#### Exercise aim
Lines from the material below that hold the string "brown" are what is needed; copy each of them.

#### Data shown
Content starts

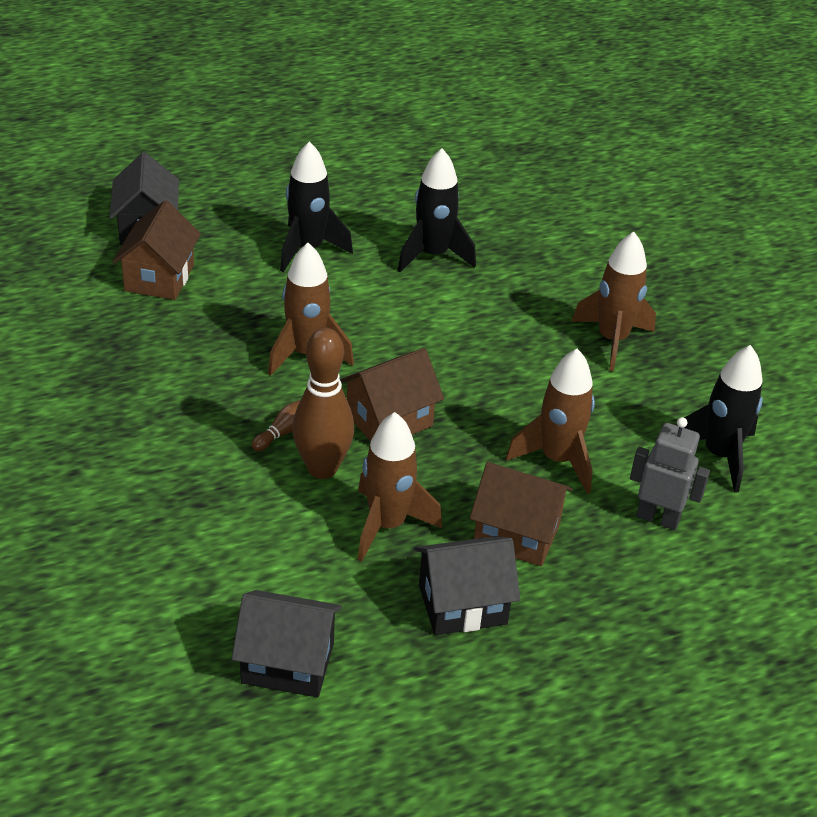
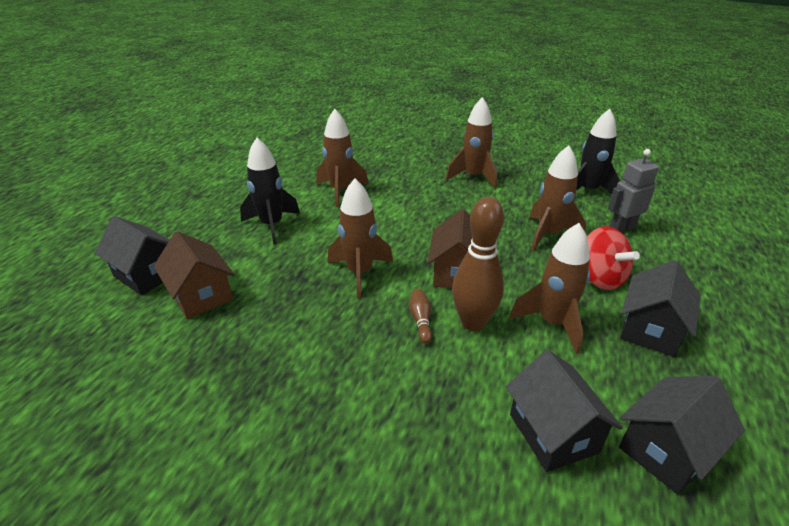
camera: 45 degrees left, 5 degrees down
black rocket [397,148,476,272] -> brown rocket [317,109,369,207]
brown house [470,462,573,566] -> red spinning top [587,226,640,290]
none -> black house [506,350,623,472]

Content ends

#### Answer area
black rocket [397,148,476,272] -> brown rocket [317,109,369,207]
brown house [470,462,573,566] -> red spinning top [587,226,640,290]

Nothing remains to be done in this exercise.